**Problem details**
Write out the entries below exactly, from the first line to the one with "J1 pin 2: 3V3 -> LOAD", both ends included.

- - - - -

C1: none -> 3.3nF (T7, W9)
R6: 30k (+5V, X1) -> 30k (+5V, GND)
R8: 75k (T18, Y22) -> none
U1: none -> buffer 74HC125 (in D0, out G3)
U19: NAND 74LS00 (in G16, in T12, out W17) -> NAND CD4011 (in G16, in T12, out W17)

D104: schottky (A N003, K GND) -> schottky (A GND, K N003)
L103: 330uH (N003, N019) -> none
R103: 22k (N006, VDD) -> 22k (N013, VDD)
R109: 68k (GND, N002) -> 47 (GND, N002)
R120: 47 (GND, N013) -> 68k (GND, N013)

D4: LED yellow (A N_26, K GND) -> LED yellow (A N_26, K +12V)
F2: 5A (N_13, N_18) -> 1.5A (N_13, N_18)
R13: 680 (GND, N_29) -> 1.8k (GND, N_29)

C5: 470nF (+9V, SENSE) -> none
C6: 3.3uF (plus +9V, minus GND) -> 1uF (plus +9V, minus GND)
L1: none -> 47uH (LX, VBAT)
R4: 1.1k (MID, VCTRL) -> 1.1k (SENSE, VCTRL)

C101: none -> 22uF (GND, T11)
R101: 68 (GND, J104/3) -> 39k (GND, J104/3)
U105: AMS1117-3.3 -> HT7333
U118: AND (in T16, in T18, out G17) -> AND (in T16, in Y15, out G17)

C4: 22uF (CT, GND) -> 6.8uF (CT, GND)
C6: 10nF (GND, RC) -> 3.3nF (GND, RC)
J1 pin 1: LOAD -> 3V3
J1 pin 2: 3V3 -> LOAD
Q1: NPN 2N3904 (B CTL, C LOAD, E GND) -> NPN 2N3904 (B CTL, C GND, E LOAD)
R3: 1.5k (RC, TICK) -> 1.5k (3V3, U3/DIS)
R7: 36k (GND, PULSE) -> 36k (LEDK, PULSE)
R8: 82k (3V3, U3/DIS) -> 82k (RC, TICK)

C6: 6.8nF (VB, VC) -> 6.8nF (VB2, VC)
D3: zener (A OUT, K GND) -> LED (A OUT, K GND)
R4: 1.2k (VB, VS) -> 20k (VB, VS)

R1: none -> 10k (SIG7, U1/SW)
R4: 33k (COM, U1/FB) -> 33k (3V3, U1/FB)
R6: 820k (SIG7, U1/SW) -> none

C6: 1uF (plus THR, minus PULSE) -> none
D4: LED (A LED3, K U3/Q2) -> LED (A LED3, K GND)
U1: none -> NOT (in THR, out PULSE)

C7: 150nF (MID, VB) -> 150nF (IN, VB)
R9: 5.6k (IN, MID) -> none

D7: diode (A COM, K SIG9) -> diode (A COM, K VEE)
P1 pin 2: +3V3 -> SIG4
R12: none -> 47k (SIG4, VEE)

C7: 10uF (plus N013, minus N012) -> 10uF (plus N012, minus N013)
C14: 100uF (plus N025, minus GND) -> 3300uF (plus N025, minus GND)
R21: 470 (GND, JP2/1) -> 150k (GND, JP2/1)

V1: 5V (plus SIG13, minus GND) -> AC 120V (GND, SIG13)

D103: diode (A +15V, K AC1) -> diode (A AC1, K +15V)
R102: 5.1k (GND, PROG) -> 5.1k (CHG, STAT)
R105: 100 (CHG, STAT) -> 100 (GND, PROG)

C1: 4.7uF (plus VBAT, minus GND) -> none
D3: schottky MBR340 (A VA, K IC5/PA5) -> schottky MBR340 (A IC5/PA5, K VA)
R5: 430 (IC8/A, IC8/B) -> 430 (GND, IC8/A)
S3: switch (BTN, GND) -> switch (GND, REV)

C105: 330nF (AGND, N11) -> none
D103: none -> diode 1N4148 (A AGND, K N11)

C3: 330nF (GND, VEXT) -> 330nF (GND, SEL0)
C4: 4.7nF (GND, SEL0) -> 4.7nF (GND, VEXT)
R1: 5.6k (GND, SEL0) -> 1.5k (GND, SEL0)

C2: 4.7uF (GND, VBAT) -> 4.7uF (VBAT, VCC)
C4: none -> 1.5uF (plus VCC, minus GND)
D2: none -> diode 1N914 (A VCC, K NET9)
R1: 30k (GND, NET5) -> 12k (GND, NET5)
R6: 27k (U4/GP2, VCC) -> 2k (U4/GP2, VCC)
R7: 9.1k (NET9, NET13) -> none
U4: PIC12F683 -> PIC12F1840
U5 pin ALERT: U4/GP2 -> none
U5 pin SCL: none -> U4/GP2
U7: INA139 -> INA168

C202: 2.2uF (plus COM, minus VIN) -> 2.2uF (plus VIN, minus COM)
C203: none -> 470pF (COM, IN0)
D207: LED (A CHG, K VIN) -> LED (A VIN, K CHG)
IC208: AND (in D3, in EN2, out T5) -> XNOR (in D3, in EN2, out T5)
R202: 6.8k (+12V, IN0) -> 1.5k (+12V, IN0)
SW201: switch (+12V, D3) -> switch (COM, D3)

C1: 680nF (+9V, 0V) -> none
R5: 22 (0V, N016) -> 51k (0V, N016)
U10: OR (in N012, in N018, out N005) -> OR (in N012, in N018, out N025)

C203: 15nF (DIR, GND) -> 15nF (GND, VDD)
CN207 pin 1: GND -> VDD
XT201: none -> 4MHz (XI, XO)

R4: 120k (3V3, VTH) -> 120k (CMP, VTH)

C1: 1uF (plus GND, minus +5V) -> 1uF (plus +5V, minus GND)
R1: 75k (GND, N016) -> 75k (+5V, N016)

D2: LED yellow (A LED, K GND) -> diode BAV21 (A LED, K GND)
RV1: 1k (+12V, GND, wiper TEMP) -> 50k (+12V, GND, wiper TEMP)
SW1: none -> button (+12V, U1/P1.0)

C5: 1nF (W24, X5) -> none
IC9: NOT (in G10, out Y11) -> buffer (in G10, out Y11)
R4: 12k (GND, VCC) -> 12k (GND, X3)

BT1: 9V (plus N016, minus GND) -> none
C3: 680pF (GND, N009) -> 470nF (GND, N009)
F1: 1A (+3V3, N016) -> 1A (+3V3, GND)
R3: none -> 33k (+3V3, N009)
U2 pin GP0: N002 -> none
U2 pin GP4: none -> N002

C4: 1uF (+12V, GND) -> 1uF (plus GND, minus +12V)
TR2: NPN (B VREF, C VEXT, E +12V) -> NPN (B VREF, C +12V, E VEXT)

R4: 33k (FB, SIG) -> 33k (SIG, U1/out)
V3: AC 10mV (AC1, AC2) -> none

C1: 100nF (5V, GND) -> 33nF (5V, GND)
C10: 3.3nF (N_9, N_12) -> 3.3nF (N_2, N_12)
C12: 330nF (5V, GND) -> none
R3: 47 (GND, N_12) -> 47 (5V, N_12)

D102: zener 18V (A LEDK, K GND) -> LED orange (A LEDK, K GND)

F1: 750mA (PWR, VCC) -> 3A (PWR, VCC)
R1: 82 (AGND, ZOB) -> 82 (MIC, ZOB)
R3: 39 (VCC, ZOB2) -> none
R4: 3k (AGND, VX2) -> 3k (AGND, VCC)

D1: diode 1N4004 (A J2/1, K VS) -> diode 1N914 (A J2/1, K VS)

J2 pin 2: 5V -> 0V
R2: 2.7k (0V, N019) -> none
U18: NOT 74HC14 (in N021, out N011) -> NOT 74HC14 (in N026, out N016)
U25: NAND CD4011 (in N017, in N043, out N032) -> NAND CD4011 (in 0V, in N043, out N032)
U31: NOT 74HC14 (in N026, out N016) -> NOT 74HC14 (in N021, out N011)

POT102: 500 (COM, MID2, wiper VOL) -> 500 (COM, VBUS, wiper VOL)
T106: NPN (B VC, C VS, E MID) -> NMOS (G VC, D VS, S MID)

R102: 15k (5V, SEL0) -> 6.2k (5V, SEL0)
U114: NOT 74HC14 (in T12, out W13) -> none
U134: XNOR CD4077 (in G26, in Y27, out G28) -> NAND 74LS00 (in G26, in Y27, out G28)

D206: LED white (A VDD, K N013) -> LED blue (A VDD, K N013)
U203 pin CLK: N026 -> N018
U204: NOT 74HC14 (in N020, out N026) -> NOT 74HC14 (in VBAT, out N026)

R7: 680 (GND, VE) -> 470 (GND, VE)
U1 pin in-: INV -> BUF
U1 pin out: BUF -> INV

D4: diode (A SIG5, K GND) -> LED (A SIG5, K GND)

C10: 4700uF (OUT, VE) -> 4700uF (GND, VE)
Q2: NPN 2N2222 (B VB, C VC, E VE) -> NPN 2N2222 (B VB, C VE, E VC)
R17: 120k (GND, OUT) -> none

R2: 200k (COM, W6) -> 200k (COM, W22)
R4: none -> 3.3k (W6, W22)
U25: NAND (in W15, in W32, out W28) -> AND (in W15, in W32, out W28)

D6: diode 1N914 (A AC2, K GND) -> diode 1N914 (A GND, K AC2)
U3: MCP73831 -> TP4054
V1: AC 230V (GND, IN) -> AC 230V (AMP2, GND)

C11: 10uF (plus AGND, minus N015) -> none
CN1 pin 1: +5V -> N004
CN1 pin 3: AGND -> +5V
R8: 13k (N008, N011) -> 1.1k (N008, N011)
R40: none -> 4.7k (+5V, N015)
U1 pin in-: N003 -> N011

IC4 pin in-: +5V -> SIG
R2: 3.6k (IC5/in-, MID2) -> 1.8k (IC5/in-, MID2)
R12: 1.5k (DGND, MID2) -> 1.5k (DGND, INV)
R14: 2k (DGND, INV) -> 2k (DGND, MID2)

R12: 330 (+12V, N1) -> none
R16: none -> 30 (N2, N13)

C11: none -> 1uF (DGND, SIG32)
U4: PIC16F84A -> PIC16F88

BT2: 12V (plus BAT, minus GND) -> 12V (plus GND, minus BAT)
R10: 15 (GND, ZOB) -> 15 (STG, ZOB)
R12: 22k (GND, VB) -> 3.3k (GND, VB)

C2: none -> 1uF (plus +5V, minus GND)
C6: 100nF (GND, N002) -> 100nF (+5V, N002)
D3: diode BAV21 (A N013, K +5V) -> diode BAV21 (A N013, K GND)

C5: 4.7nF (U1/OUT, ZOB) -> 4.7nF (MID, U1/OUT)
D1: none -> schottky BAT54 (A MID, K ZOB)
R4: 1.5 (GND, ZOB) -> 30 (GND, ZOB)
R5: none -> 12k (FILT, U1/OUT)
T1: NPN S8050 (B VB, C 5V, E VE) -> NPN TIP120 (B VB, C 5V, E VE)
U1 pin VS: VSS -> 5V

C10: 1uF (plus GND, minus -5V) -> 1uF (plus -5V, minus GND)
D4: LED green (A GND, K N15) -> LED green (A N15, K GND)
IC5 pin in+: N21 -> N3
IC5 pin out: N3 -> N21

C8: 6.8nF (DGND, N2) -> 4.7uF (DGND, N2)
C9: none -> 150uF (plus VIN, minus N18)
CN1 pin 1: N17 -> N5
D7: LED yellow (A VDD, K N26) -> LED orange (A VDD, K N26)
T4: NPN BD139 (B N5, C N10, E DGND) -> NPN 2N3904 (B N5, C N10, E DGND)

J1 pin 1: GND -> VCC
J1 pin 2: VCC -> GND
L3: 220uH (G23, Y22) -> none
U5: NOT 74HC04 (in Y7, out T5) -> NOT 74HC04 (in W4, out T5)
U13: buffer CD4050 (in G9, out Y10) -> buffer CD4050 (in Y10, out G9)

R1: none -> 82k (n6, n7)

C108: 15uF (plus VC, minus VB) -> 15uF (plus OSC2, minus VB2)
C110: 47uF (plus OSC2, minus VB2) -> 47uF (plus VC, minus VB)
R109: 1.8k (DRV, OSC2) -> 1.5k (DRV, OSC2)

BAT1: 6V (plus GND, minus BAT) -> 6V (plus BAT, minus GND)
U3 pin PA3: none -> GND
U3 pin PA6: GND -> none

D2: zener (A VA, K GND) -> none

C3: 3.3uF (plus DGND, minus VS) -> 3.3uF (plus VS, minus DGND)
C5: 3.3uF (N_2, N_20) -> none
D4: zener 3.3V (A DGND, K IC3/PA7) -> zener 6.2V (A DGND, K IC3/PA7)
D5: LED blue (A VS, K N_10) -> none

- - - - -

**Answer area**
C1: none -> 3.3nF (T7, W9)
R6: 30k (+5V, X1) -> 30k (+5V, GND)
R8: 75k (T18, Y22) -> none
U1: none -> buffer 74HC125 (in D0, out G3)
U19: NAND 74LS00 (in G16, in T12, out W17) -> NAND CD4011 (in G16, in T12, out W17)

D104: schottky (A N003, K GND) -> schottky (A GND, K N003)
L103: 330uH (N003, N019) -> none
R103: 22k (N006, VDD) -> 22k (N013, VDD)
R109: 68k (GND, N002) -> 47 (GND, N002)
R120: 47 (GND, N013) -> 68k (GND, N013)

D4: LED yellow (A N_26, K GND) -> LED yellow (A N_26, K +12V)
F2: 5A (N_13, N_18) -> 1.5A (N_13, N_18)
R13: 680 (GND, N_29) -> 1.8k (GND, N_29)

C5: 470nF (+9V, SENSE) -> none
C6: 3.3uF (plus +9V, minus GND) -> 1uF (plus +9V, minus GND)
L1: none -> 47uH (LX, VBAT)
R4: 1.1k (MID, VCTRL) -> 1.1k (SENSE, VCTRL)

C101: none -> 22uF (GND, T11)
R101: 68 (GND, J104/3) -> 39k (GND, J104/3)
U105: AMS1117-3.3 -> HT7333
U118: AND (in T16, in T18, out G17) -> AND (in T16, in Y15, out G17)

C4: 22uF (CT, GND) -> 6.8uF (CT, GND)
C6: 10nF (GND, RC) -> 3.3nF (GND, RC)
J1 pin 1: LOAD -> 3V3
J1 pin 2: 3V3 -> LOAD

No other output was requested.